Segment Open

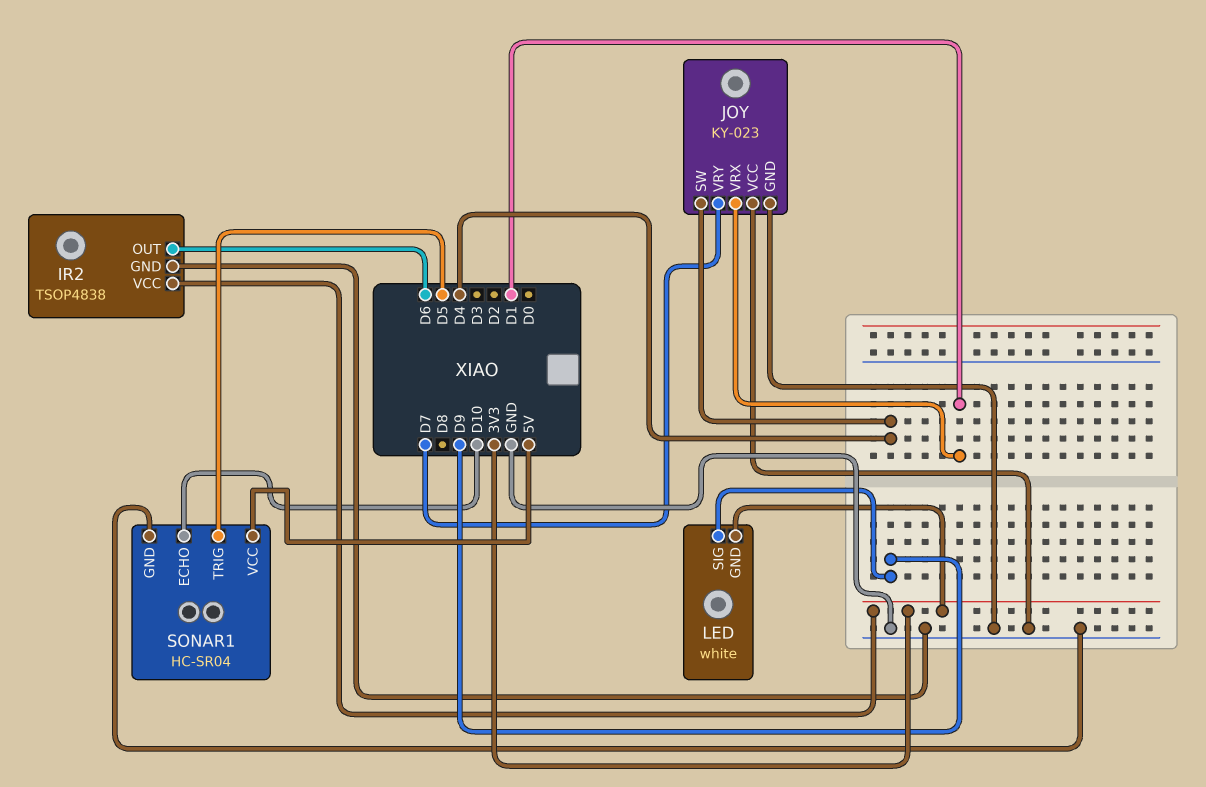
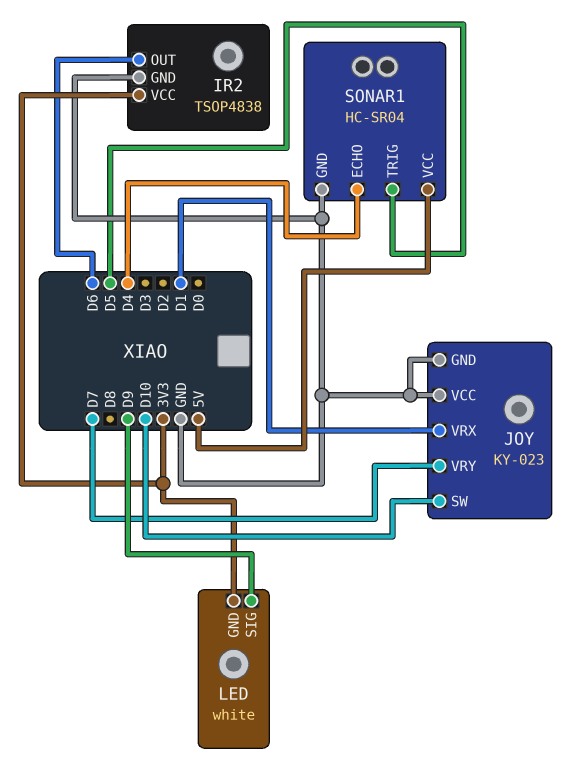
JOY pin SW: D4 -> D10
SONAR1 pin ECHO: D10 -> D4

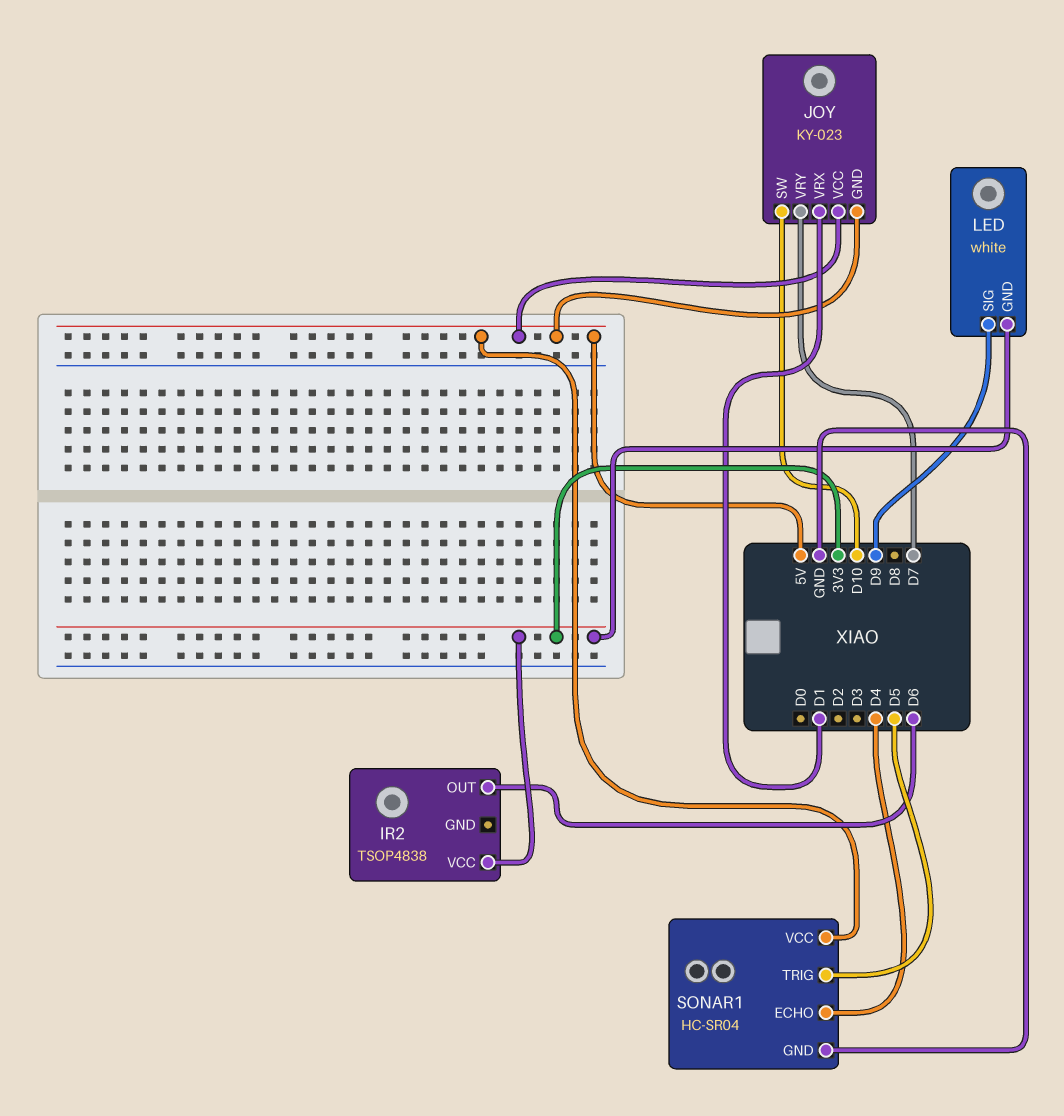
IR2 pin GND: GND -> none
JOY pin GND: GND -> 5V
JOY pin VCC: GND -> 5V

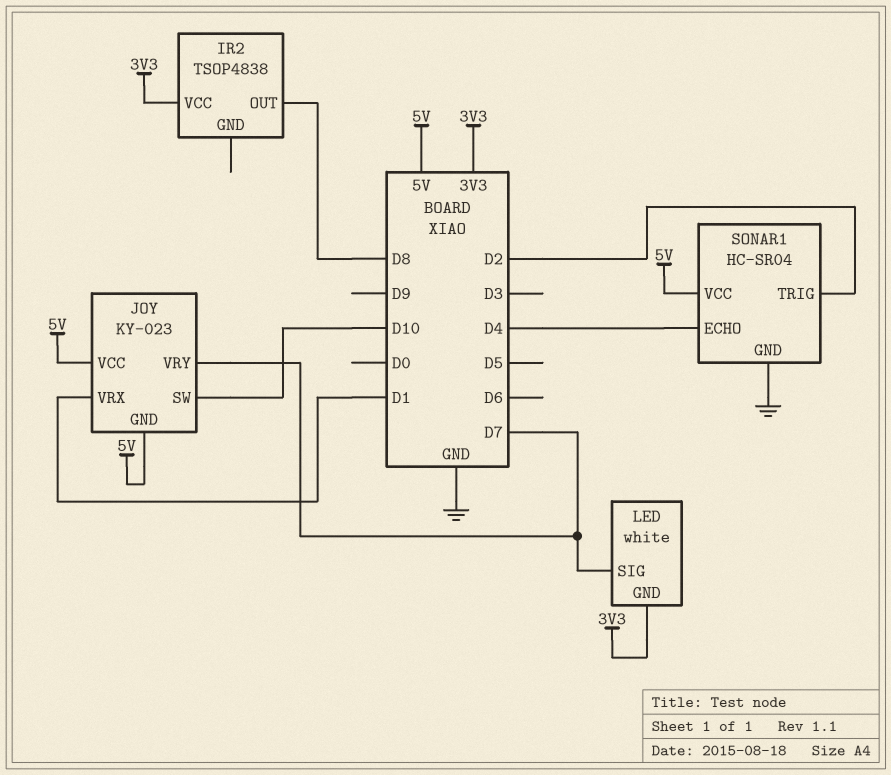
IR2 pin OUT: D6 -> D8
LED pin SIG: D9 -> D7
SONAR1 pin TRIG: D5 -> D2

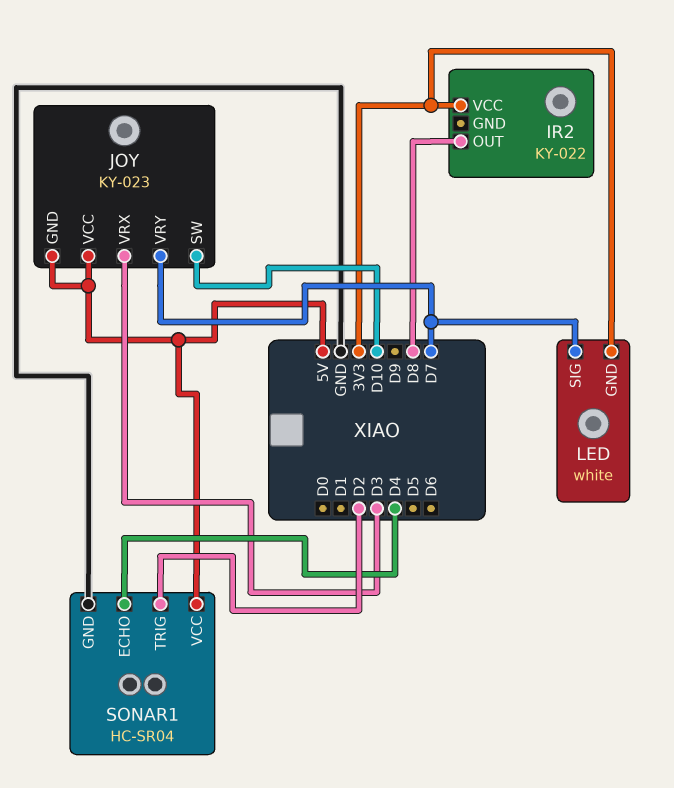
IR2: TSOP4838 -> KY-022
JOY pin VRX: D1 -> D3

Segment Closed
Segment Open

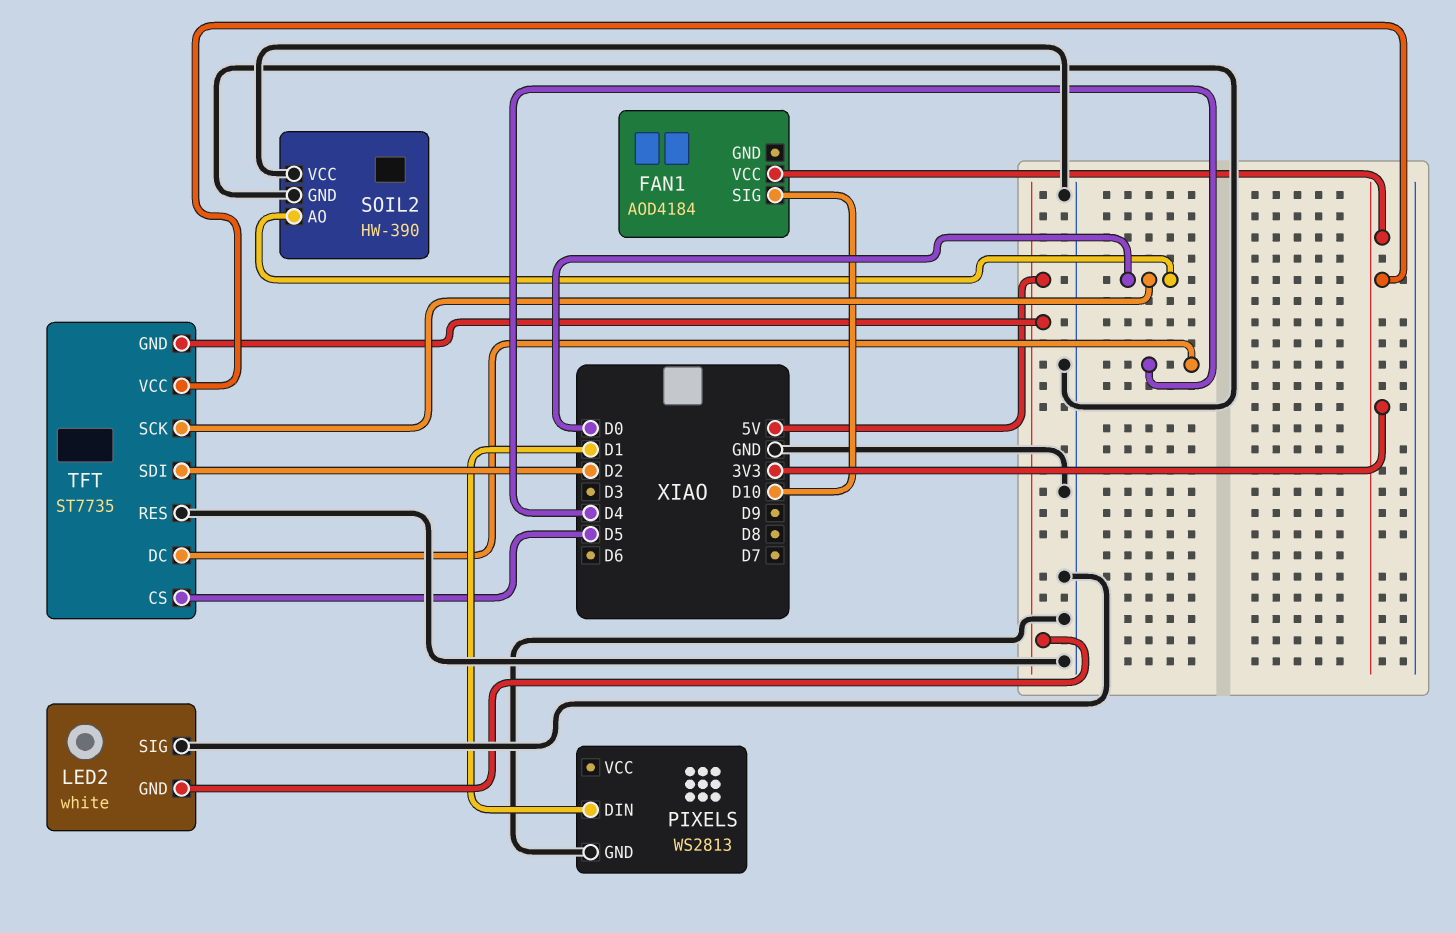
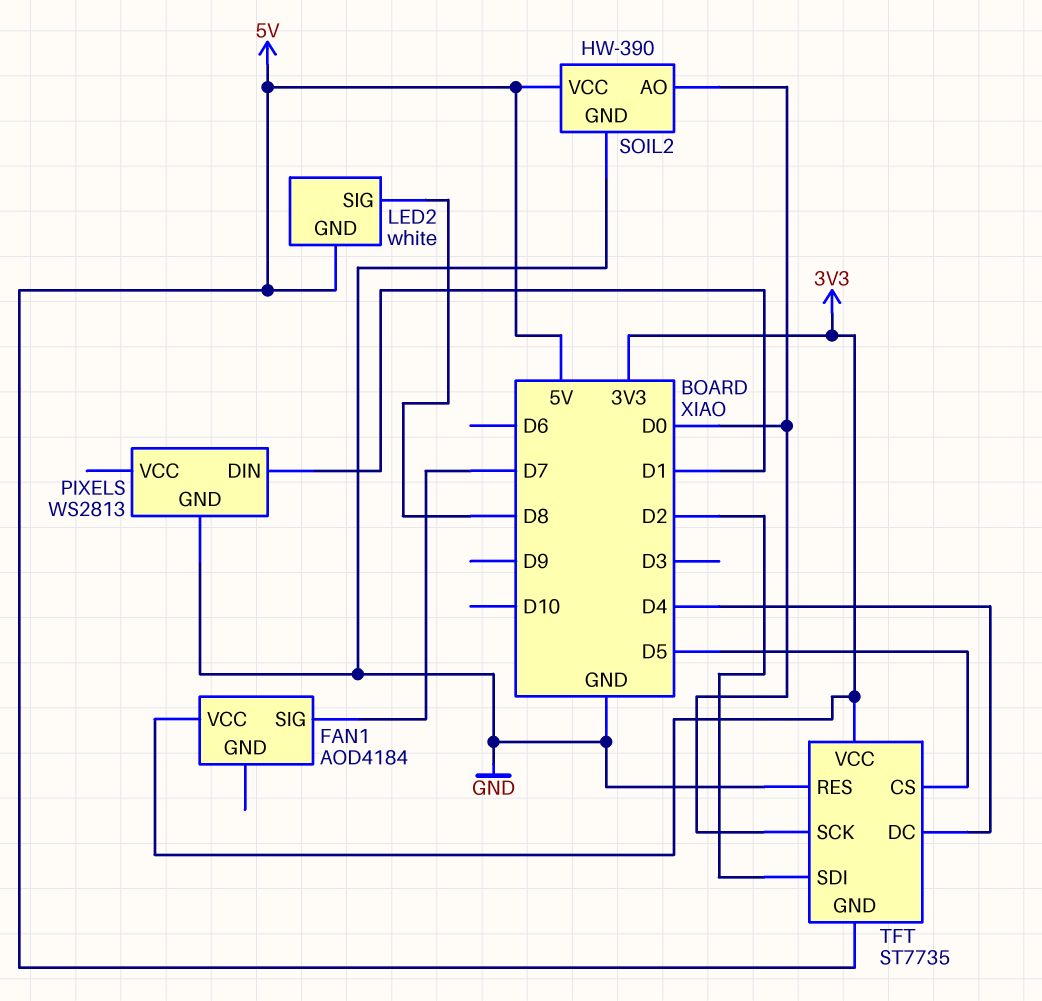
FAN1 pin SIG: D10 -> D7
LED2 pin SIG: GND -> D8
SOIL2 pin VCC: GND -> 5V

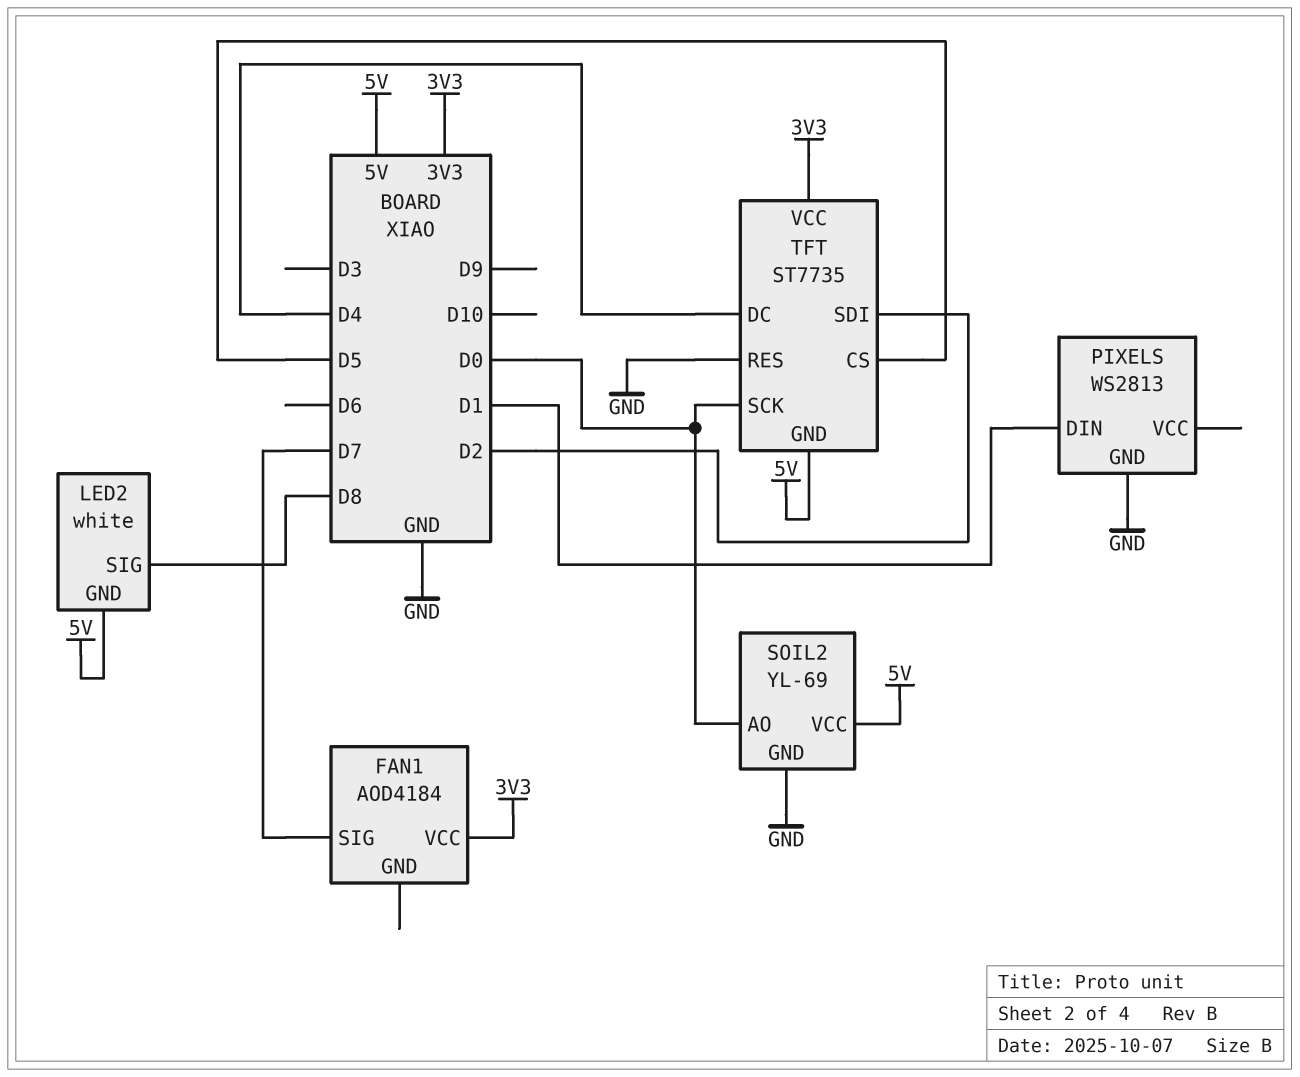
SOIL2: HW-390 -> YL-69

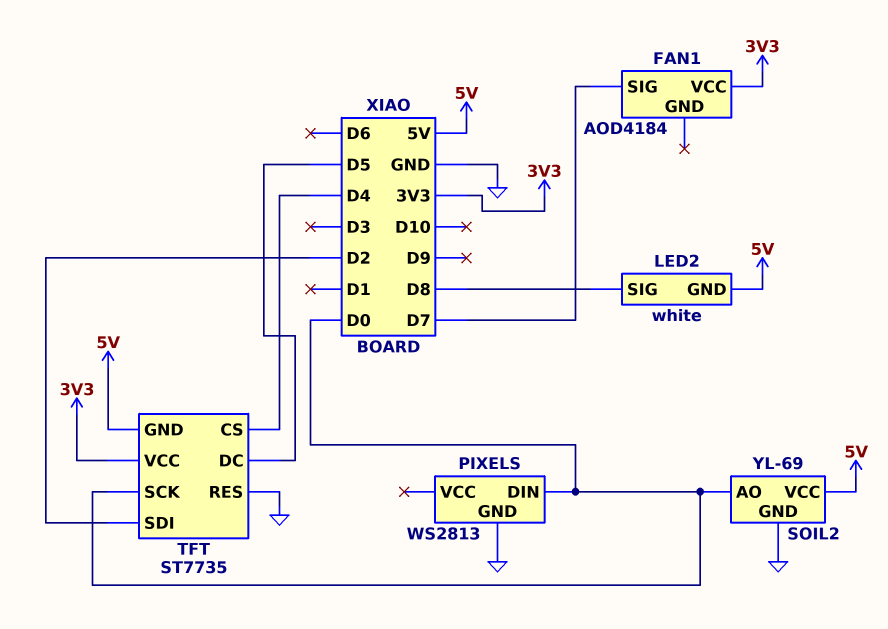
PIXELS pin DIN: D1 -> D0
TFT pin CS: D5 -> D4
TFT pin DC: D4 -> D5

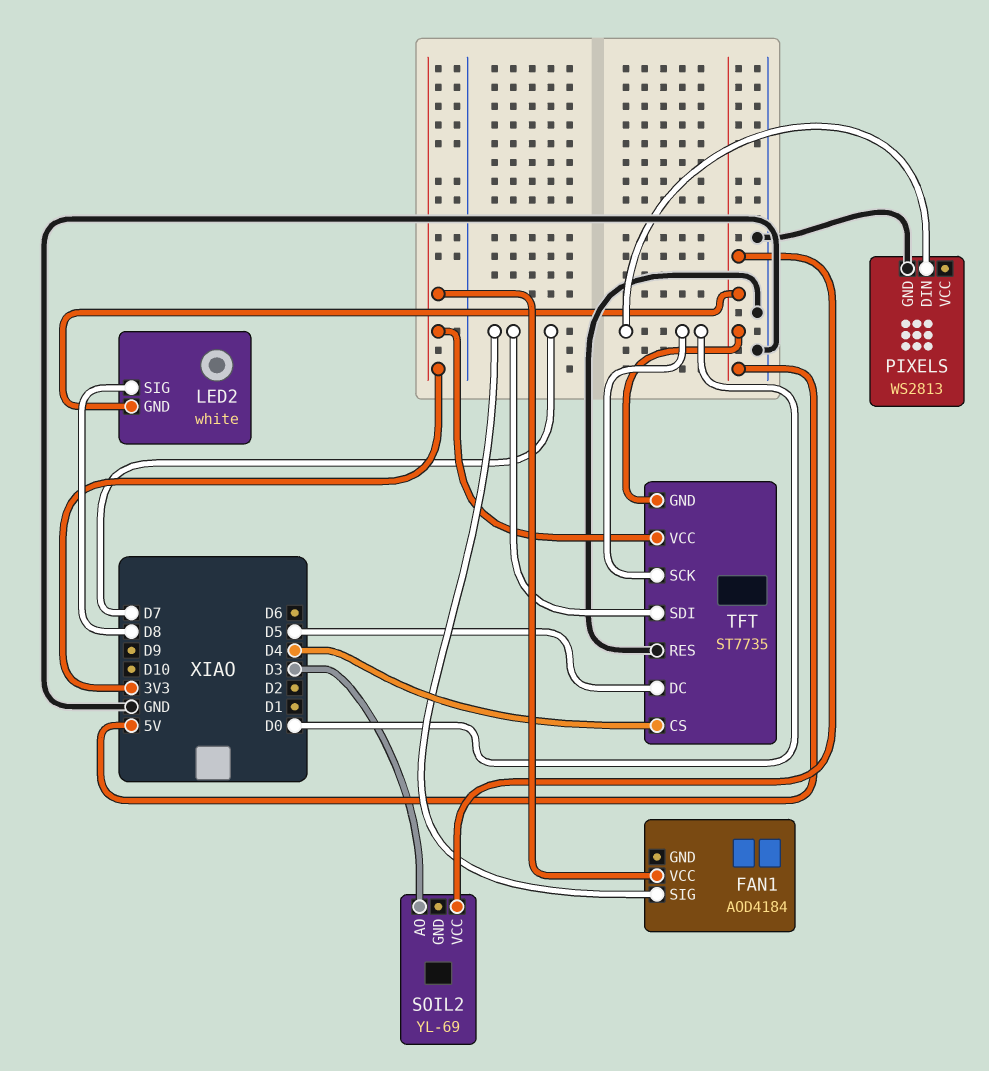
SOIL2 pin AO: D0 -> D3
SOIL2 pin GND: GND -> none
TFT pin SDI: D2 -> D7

Segment Closed

YOUR ASSIGNMENT:
For the data above, set down exactly the lines from the line with "JOY pin SW: D4 -> D10" to the line with "JOY pin VRX: D1 -> D3", both included, leaving pictures out.

WRITTEN RESPONSE:
JOY pin SW: D4 -> D10
SONAR1 pin ECHO: D10 -> D4

IR2 pin GND: GND -> none
JOY pin GND: GND -> 5V
JOY pin VCC: GND -> 5V

IR2 pin OUT: D6 -> D8
LED pin SIG: D9 -> D7
SONAR1 pin TRIG: D5 -> D2

IR2: TSOP4838 -> KY-022
JOY pin VRX: D1 -> D3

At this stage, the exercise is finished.